* WHAT YOU ARE ASKED TO DO
Return, word for word, only the lines of the data below that lie between the line with "green hexagon: (430, 1002)" and the line with "orange circle: (52, 47) -> (60, 19), moved", those two lines included.

--------------------------------

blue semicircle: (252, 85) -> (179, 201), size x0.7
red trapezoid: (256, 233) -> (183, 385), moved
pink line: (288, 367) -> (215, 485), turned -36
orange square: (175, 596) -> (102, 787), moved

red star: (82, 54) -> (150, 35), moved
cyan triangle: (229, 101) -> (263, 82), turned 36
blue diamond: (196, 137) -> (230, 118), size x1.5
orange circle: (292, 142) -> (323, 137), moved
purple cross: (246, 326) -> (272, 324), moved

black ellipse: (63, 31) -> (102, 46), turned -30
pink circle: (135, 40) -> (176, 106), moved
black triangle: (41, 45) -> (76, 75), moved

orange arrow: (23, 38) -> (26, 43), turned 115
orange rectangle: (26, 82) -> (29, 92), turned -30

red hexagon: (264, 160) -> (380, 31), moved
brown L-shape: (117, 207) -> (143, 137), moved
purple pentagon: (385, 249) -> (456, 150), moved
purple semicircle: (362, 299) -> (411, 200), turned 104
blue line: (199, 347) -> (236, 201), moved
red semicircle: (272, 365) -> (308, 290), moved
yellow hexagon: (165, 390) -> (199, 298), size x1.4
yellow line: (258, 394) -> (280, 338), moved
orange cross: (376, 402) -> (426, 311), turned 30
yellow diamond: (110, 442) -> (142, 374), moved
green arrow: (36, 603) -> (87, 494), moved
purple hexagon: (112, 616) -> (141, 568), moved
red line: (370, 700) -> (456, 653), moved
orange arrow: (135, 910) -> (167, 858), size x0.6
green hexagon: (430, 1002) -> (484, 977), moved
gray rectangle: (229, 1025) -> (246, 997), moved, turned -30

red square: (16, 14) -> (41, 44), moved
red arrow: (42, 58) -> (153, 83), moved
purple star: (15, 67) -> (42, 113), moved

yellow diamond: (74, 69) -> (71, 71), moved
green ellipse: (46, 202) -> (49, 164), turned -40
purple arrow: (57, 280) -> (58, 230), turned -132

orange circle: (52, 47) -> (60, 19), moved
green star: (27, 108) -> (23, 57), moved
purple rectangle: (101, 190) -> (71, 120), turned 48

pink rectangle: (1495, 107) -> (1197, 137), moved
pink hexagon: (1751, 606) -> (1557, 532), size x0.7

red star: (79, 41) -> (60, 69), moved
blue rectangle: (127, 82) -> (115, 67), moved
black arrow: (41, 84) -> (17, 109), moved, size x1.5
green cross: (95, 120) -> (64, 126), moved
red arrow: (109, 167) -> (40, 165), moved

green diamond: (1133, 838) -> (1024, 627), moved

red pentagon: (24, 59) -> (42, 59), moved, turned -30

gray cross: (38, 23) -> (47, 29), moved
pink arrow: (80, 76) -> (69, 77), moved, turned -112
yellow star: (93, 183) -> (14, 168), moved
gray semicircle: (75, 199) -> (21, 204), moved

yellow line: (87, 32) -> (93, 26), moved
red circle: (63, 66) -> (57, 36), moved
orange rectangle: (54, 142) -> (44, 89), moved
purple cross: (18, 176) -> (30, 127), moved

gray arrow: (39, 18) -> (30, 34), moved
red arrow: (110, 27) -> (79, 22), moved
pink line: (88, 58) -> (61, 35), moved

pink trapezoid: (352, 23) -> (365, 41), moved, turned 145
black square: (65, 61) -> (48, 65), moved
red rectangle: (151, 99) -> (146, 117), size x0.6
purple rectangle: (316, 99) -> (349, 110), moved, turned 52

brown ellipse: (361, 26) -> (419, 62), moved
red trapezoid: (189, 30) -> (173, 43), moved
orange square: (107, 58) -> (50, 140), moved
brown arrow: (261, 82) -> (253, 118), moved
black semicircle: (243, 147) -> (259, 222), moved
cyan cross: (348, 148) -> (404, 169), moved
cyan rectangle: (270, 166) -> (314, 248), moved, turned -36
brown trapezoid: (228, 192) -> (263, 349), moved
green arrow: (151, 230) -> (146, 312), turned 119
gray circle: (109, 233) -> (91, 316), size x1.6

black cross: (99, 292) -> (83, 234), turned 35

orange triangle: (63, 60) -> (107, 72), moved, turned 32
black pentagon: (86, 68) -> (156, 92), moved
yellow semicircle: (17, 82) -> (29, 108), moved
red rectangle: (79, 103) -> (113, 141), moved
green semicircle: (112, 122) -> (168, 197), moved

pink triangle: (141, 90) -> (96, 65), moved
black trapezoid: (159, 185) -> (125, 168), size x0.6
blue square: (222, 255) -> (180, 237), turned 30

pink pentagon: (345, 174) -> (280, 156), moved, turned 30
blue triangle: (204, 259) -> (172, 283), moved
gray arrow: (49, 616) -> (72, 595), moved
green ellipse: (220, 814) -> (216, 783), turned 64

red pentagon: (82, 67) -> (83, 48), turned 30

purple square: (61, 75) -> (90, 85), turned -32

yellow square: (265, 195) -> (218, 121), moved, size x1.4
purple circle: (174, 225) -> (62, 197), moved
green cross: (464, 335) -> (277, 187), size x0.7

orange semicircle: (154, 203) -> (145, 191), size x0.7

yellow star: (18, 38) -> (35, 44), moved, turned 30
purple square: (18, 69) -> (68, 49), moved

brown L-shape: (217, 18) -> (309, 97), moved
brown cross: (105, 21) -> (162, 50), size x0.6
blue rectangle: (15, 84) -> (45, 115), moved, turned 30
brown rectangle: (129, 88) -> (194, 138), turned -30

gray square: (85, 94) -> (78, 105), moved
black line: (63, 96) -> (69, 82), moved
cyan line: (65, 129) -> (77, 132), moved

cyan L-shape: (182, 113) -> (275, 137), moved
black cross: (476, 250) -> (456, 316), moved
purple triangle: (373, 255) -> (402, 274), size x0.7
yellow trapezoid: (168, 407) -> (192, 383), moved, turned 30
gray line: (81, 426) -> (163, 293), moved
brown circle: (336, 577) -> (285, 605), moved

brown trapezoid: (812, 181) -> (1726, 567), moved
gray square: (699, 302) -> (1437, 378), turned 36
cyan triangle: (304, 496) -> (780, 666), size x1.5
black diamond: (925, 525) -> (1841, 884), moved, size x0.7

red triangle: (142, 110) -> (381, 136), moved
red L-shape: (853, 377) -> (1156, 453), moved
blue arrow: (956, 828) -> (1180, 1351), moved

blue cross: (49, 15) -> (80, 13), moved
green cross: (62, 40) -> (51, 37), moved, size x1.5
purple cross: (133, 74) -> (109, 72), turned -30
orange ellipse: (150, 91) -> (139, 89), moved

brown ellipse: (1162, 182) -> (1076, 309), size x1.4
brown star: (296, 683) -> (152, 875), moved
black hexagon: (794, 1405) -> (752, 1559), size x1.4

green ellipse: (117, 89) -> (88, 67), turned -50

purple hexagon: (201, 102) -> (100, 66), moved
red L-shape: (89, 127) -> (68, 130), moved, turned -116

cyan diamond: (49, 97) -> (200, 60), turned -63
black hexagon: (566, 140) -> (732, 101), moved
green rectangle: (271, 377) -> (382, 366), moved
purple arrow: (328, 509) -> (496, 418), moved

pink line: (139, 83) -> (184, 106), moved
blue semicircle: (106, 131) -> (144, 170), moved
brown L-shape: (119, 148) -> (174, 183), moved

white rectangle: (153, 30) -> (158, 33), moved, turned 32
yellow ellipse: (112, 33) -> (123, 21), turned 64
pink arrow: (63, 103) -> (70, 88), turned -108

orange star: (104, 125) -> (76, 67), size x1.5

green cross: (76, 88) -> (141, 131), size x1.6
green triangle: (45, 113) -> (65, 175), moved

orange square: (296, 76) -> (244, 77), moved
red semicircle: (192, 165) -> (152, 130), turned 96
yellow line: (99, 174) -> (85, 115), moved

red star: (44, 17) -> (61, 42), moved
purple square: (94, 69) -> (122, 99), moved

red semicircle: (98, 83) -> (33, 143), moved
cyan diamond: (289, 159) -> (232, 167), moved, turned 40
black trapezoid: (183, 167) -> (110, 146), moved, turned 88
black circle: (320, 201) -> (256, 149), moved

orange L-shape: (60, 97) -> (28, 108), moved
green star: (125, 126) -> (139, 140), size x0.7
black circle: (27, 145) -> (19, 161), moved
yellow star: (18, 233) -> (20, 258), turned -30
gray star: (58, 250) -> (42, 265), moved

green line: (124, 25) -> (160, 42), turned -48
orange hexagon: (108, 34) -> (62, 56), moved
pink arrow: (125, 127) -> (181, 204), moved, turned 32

--------------------------------

* RESPONSE FOR THIS EXERCISE
green hexagon: (430, 1002) -> (484, 977), moved
gray rectangle: (229, 1025) -> (246, 997), moved, turned -30

red square: (16, 14) -> (41, 44), moved
red arrow: (42, 58) -> (153, 83), moved
purple star: (15, 67) -> (42, 113), moved

yellow diamond: (74, 69) -> (71, 71), moved
green ellipse: (46, 202) -> (49, 164), turned -40
purple arrow: (57, 280) -> (58, 230), turned -132

orange circle: (52, 47) -> (60, 19), moved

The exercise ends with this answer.